### Assignment
Every line of the listing should be repeated exactly.

### Given material
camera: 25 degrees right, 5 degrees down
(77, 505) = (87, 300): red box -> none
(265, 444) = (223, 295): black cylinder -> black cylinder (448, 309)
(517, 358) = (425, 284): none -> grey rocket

### Response box
camera: 25 degrees right, 5 degrees down
(77, 505) = (87, 300): red box -> none
(265, 444) = (223, 295): black cylinder -> black cylinder (448, 309)
(517, 358) = (425, 284): none -> grey rocket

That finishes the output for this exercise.